Task statement.
A faithful copy of the entries is needed, one that leaves out the pictures.

Records to process.

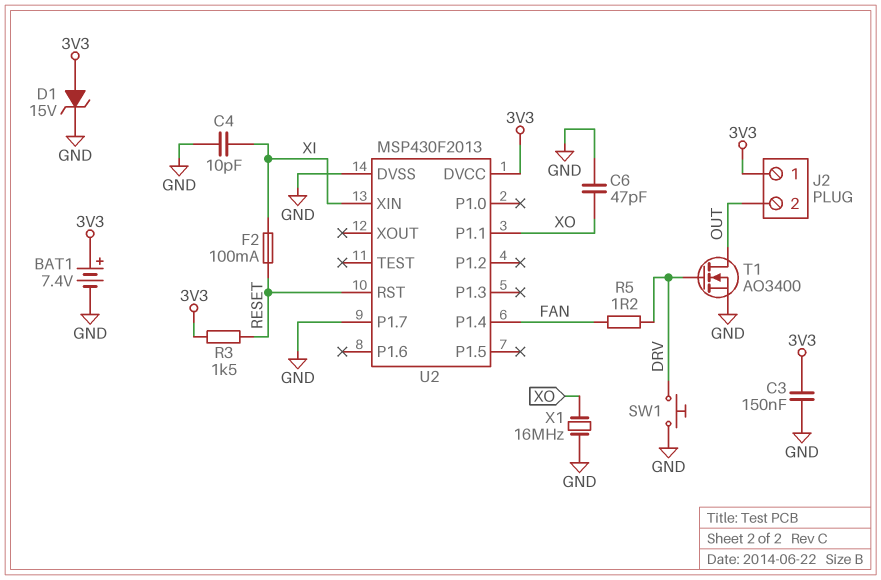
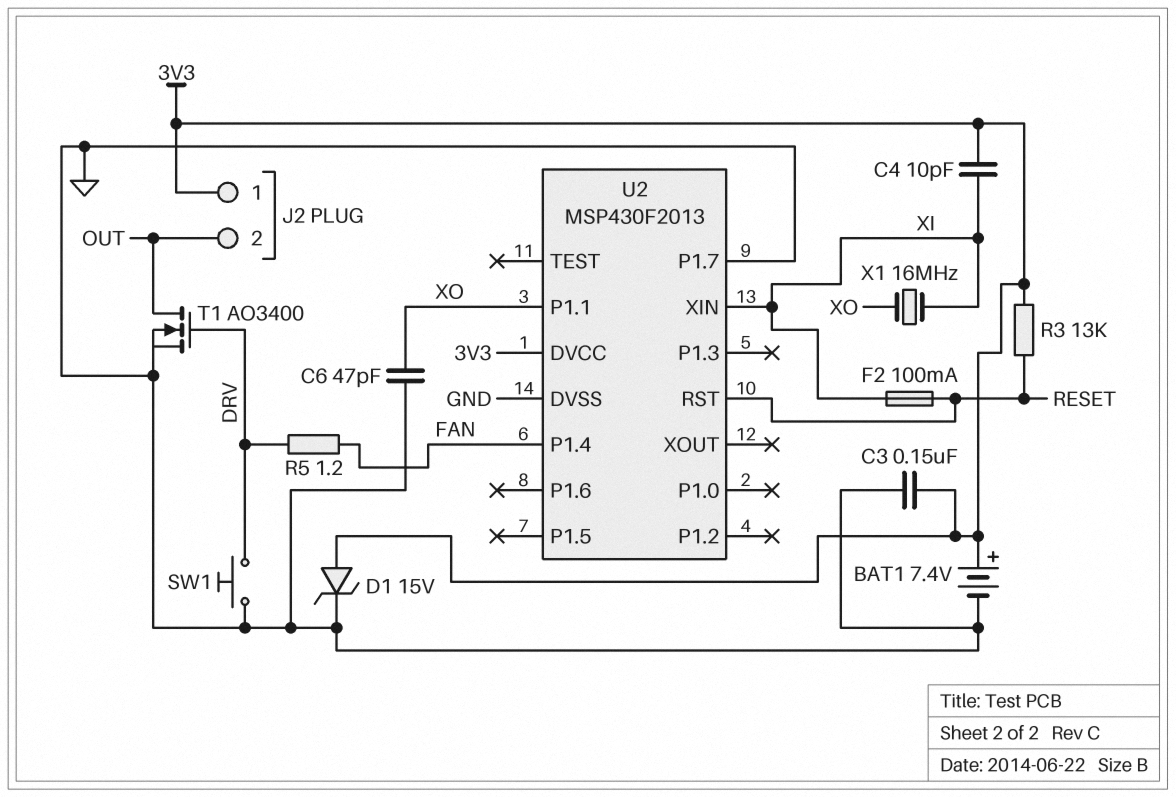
C4: 10pF (GND, XI) -> 10pF (3V3, XI)
R3: 1.5k (3V3, RESET) -> 13k (3V3, RESET)
X1: 16MHz (GND, XO) -> 16MHz (XI, XO)

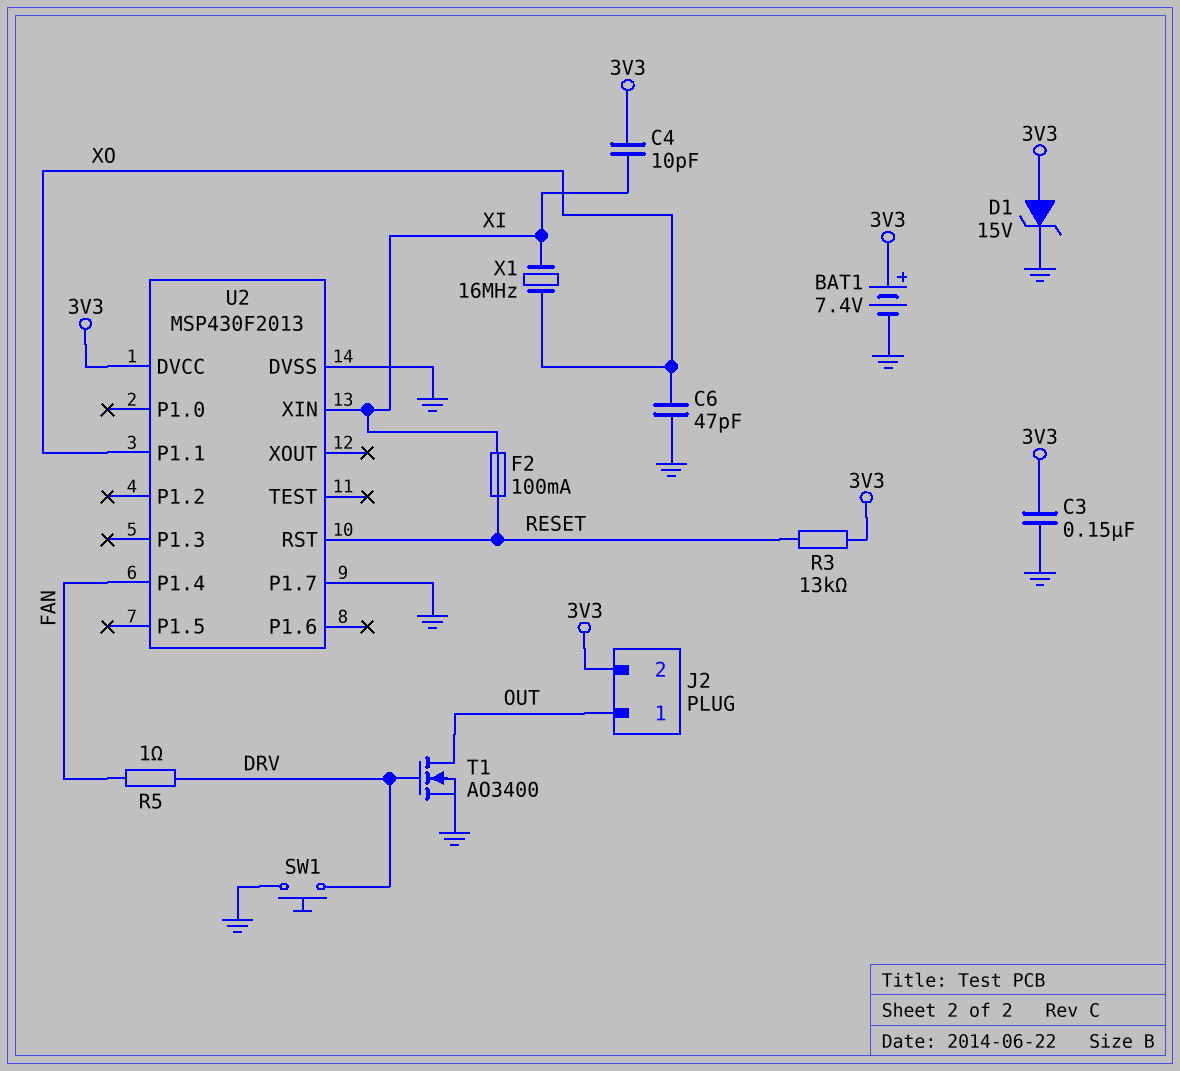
J2 pin 1: 3V3 -> OUT
J2 pin 2: OUT -> 3V3
R5: 1.2 (DRV, FAN) -> 1 (DRV, FAN)

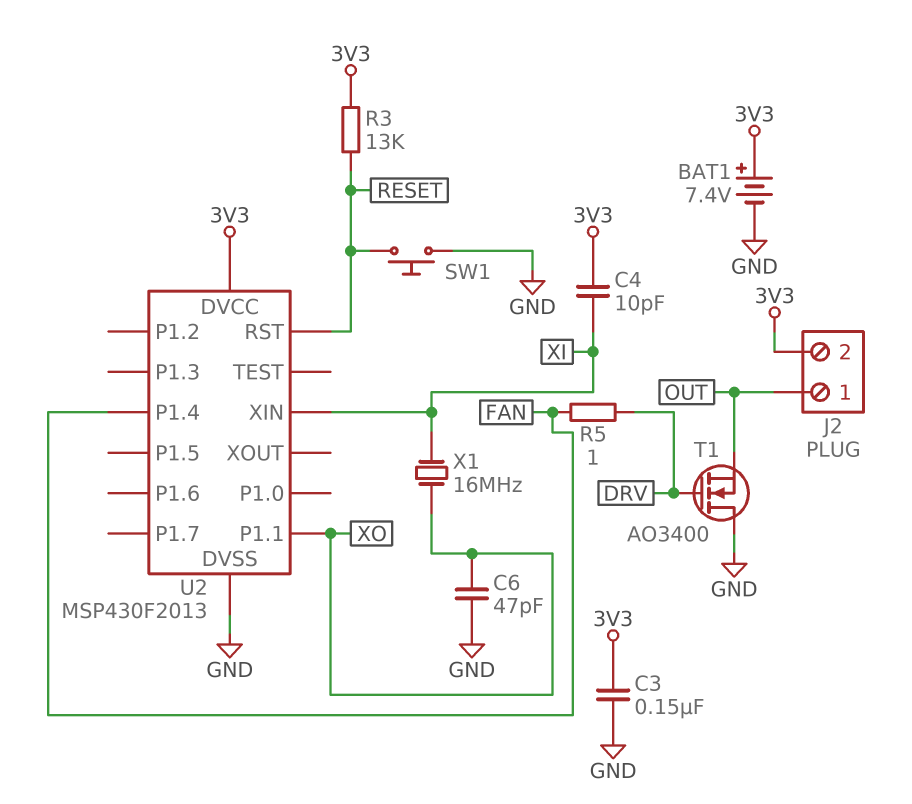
D1: zener 15V (A 3V3, K GND) -> none
F2: 100mA (RESET, XI) -> none
SW1: button (DRV, GND) -> button (GND, RESET)
T1: NMOS AO3400 (G DRV, D OUT, S GND) -> NMOS AO3400 (G DRV, D GND, S OUT)
U2 pin P1.7: GND -> none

Written response.
C4: 10pF (GND, XI) -> 10pF (3V3, XI)
R3: 1.5k (3V3, RESET) -> 13k (3V3, RESET)
X1: 16MHz (GND, XO) -> 16MHz (XI, XO)

J2 pin 1: 3V3 -> OUT
J2 pin 2: OUT -> 3V3
R5: 1.2 (DRV, FAN) -> 1 (DRV, FAN)

D1: zener 15V (A 3V3, K GND) -> none
F2: 100mA (RESET, XI) -> none
SW1: button (DRV, GND) -> button (GND, RESET)
T1: NMOS AO3400 (G DRV, D OUT, S GND) -> NMOS AO3400 (G DRV, D GND, S OUT)
U2 pin P1.7: GND -> none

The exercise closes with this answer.